**WORK TASK**: Look below for the line containing "(474, 171) = (527, 294): none -> purple robot"; from there, print each line exactly up to and including the line containing "(540, 183) = (572, 345): grey", and stop.

======== MATERIAL PROVIDED

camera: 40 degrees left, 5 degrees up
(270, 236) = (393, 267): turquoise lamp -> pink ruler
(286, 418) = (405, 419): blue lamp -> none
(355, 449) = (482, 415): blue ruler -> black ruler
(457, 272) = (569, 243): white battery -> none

================
======== MATERIAL PROVIDED

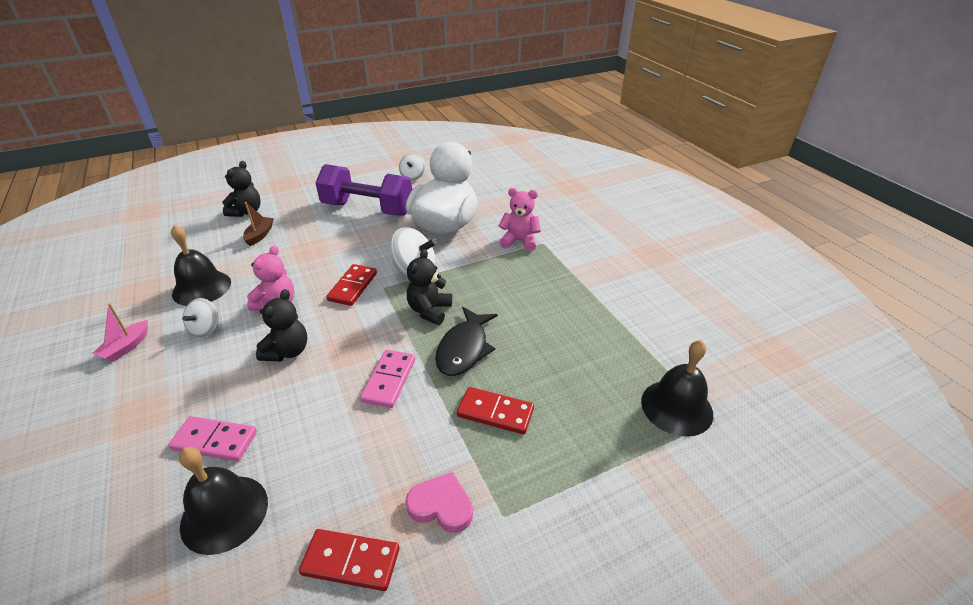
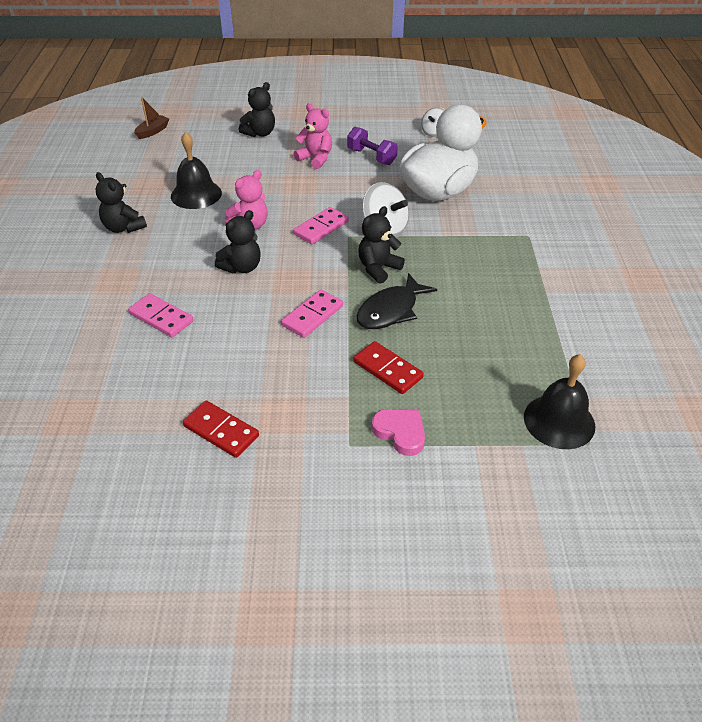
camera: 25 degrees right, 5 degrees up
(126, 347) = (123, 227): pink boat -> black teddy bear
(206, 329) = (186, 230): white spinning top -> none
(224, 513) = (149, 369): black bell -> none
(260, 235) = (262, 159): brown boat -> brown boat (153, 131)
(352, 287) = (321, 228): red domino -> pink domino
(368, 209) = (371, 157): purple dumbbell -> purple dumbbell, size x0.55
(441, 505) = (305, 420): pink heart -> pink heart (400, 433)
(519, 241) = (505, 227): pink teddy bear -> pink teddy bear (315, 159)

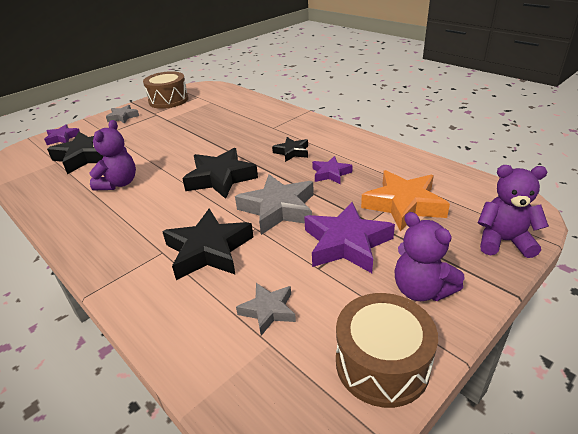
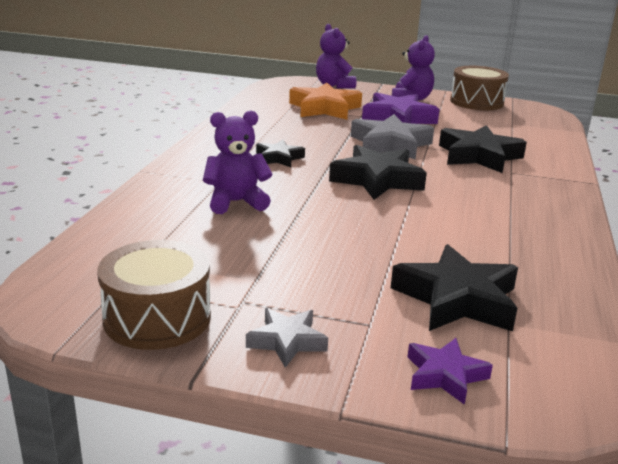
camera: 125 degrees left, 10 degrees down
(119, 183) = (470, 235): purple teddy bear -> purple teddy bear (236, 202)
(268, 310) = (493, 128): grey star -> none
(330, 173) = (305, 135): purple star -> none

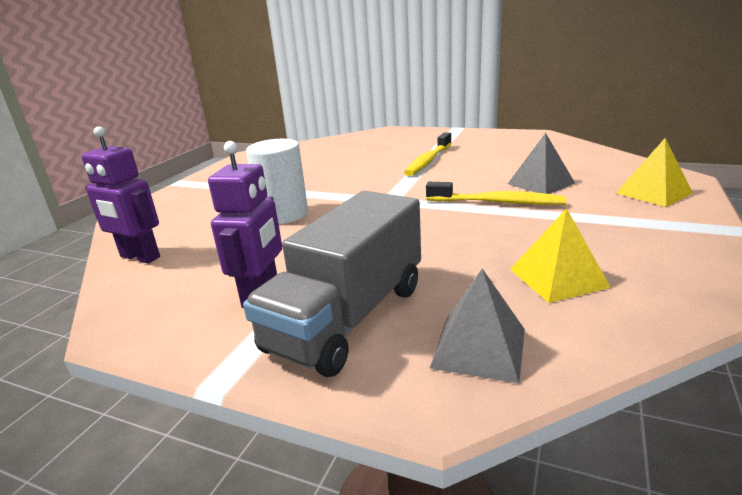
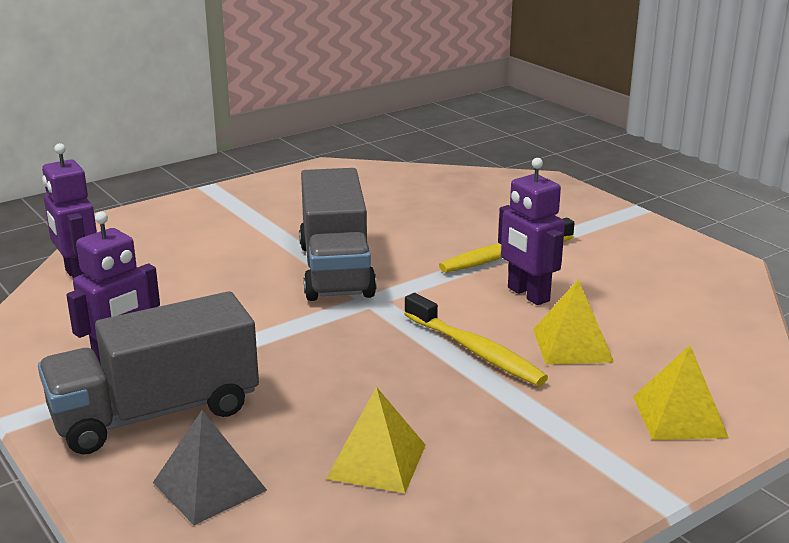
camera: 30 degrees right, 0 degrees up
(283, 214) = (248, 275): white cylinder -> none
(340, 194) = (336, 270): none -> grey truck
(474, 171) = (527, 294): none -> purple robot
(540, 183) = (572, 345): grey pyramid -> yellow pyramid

================
======== MATERIAL PROVIDED

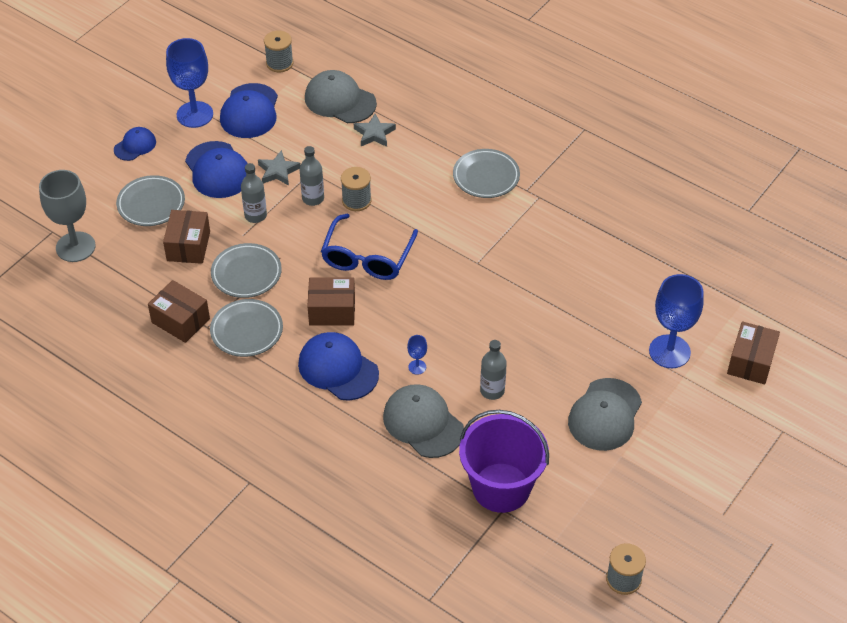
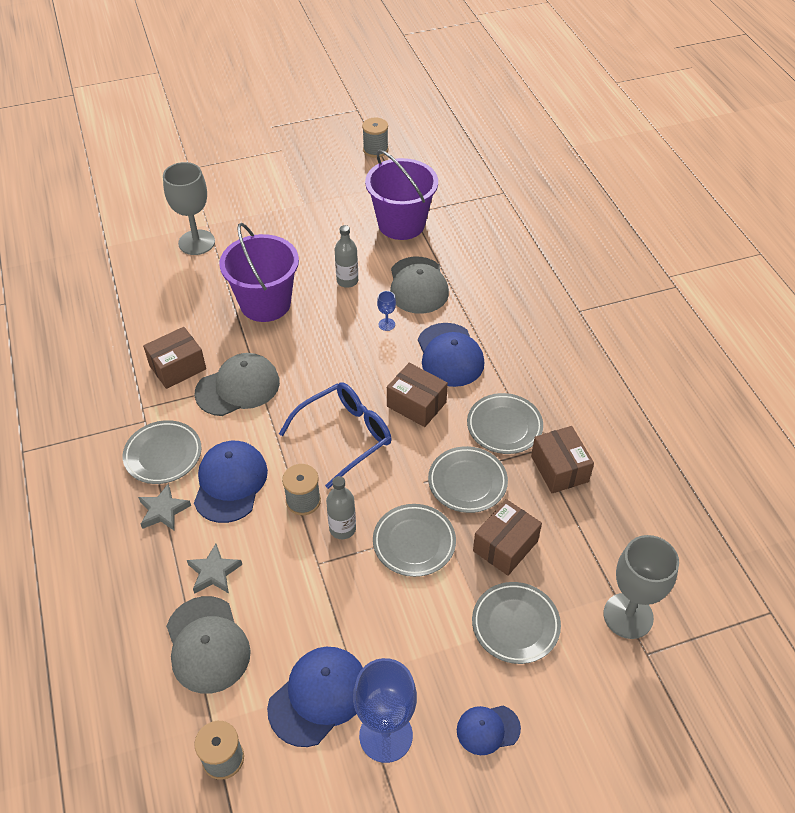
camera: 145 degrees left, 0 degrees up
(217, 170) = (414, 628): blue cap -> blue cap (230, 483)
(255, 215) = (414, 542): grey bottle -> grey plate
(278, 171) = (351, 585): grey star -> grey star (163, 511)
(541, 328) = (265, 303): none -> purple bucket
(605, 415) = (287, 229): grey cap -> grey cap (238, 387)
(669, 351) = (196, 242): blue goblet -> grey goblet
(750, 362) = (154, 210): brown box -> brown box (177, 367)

================

**RESPONSE BELOW**:
(474, 171) = (527, 294): none -> purple robot
(540, 183) = (572, 345): grey pyramid -> yellow pyramid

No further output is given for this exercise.